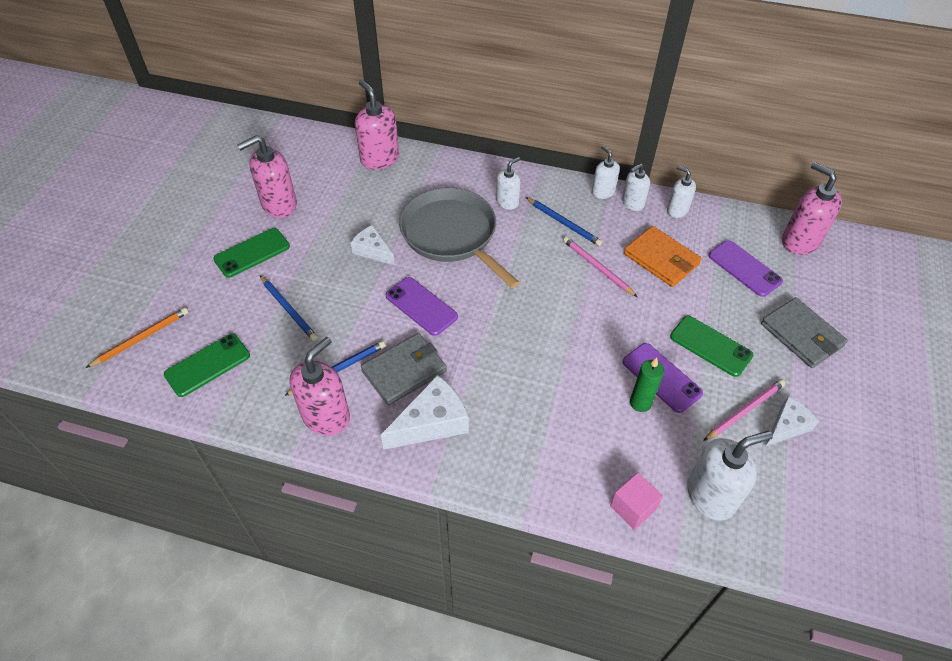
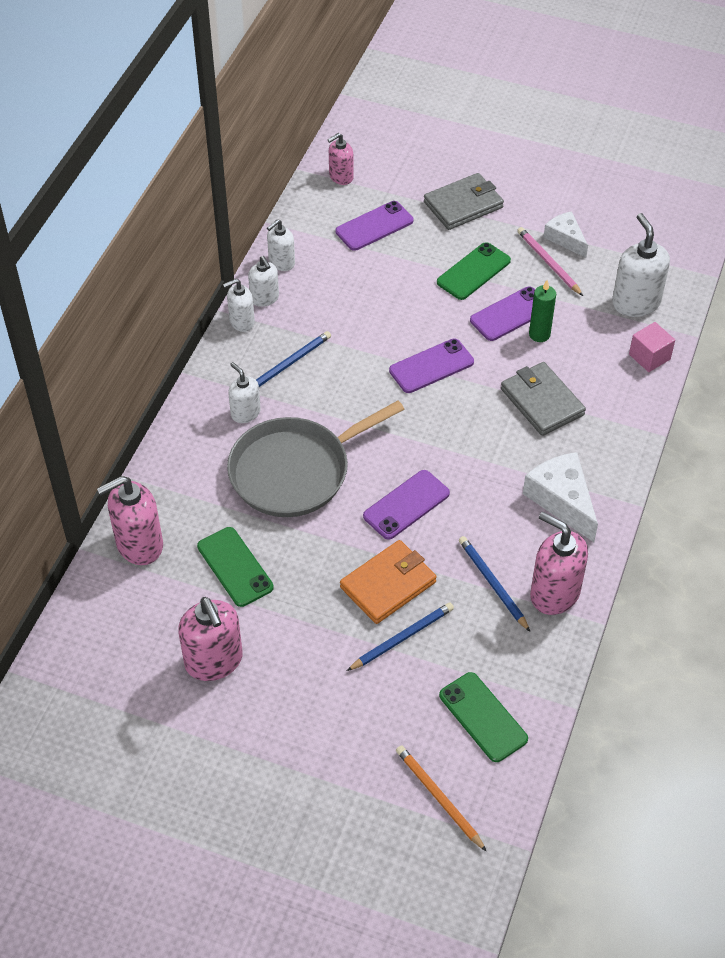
camera: 85 degrees left, 0 degrees up
(252, 253) = (302, 686): green phone -> green phone (235, 567)
(372, 251) = (313, 552): white cheese -> none
(404, 371) = (497, 523): grey wallet -> grey wallet (542, 401)
(580, 317) = (431, 366): none -> purple phone
(597, 267) = (362, 343): pink pencil -> none
(661, 259) = (354, 288): orange wallet -> orange wallet (388, 584)
(800, 241) = (341, 177): pink soap dispenser -> pink soap dispenser, size x0.60

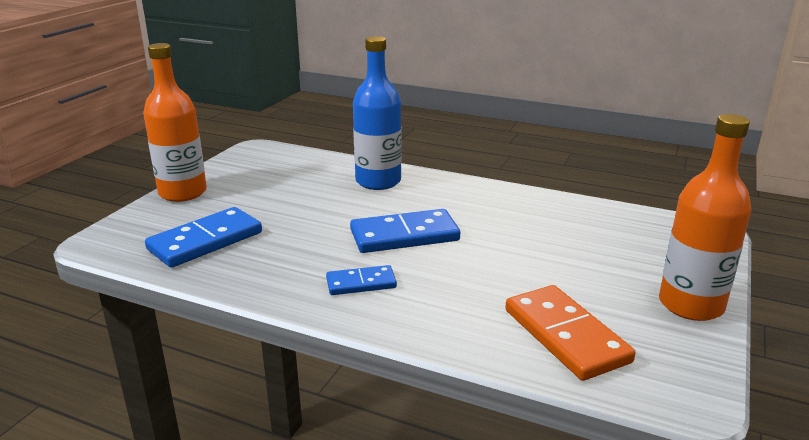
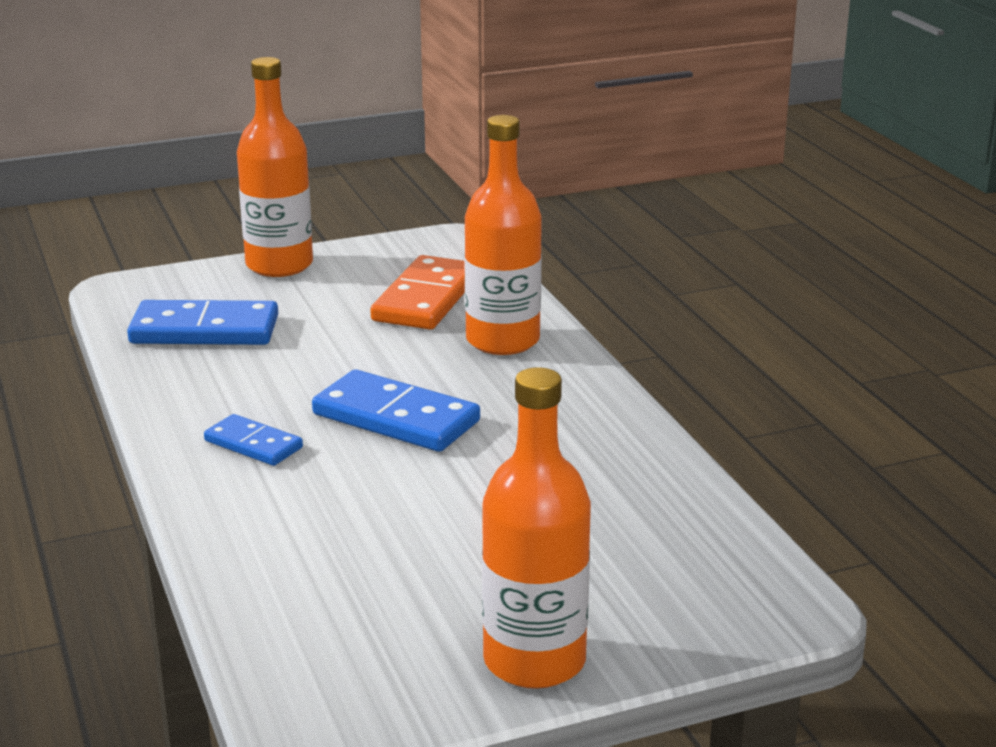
camera: 45 degrees right, 0 degrees up
(378, 181) = (502, 340): blue bottle -> orange bottle
(565, 336) = (328, 602): orange domino -> orange domino (426, 299)

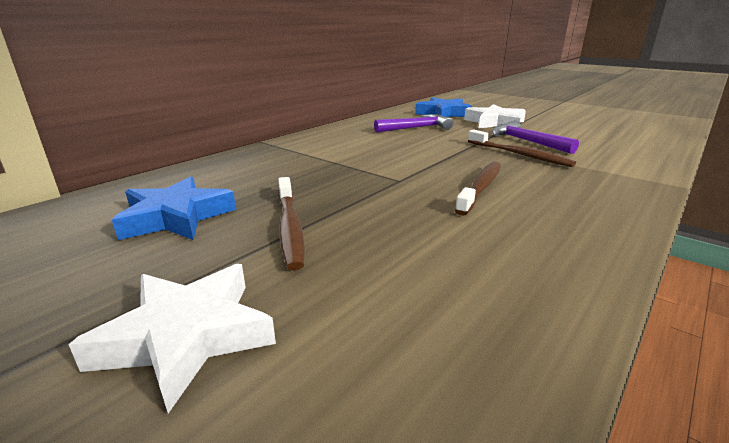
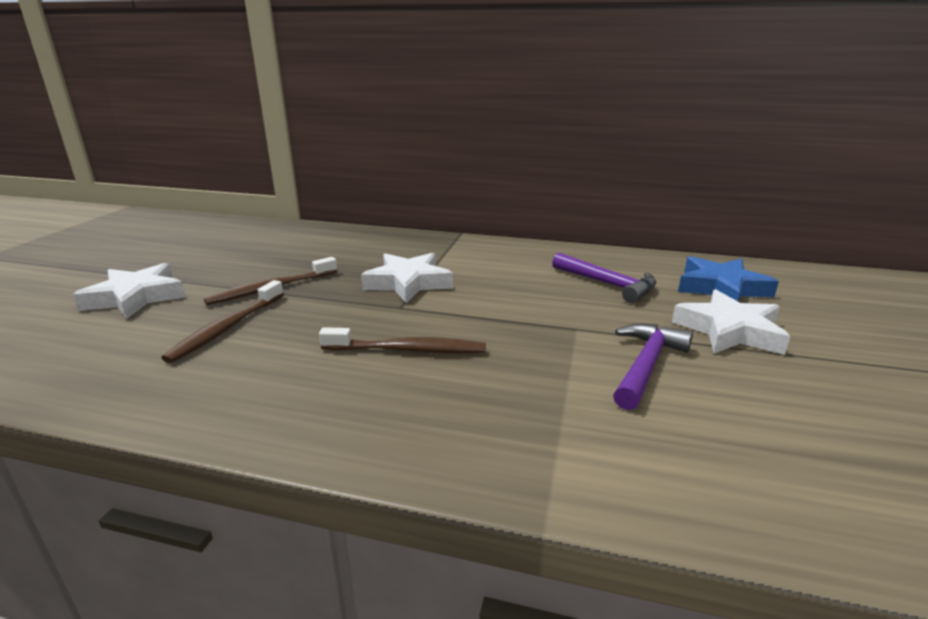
camera: 65 degrees right, 0 degrees up
(176, 217) = (277, 254): blue star -> none
(352, 171) = (408, 283): none -> white star
(519, 155) = (564, 364): brown toothbrush -> brown toothbrush (227, 328)

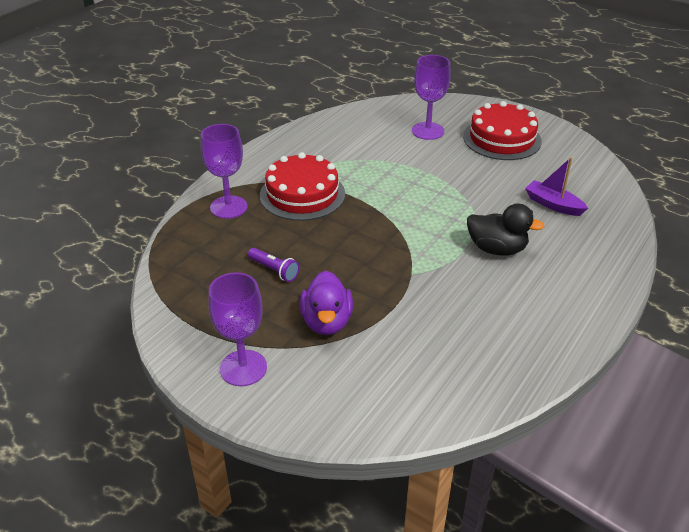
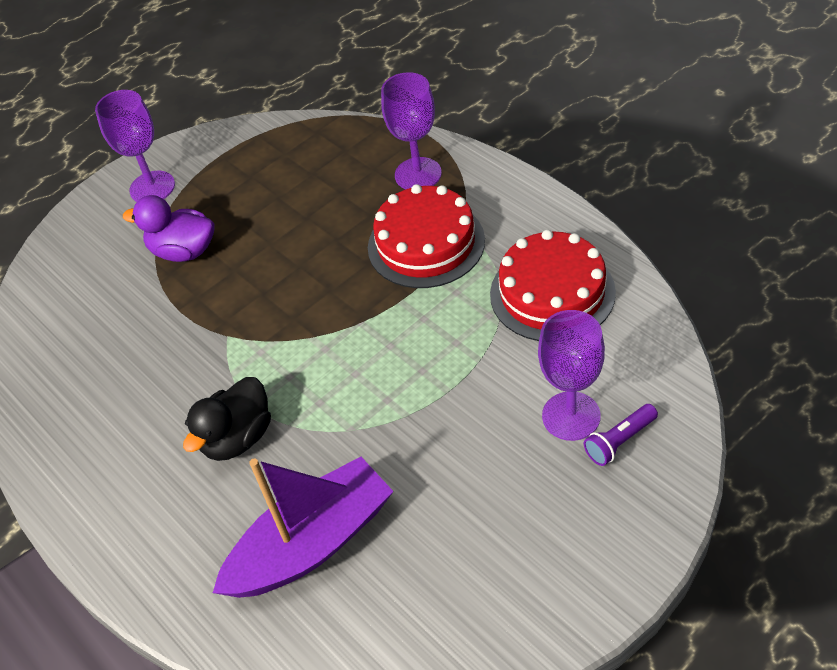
camera: 110 degrees right, 10 degrees up
(274, 270) = (283, 212): purple flashlight -> purple flashlight (619, 441)
(502, 139) = (525, 526): red cake -> red cake (552, 293)
(553, 205) = (311, 544): purple boat -> purple boat, size x1.83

--------------------------------

Omit the pictures and return exactly the lines from the line containing "(565, 336) = (328, 602): orange" through the final line of the material above, both ends included.

(565, 336) = (328, 602): orange domino -> orange domino (426, 299)

camera: 65 degrees right, 0 degrees up
(176, 217) = (277, 254): blue star -> none
(352, 171) = (408, 283): none -> white star
(519, 155) = (564, 364): brown toothbrush -> brown toothbrush (227, 328)

camera: 110 degrees right, 10 degrees up
(274, 270) = (283, 212): purple flashlight -> purple flashlight (619, 441)
(502, 139) = (525, 526): red cake -> red cake (552, 293)
(553, 205) = (311, 544): purple boat -> purple boat, size x1.83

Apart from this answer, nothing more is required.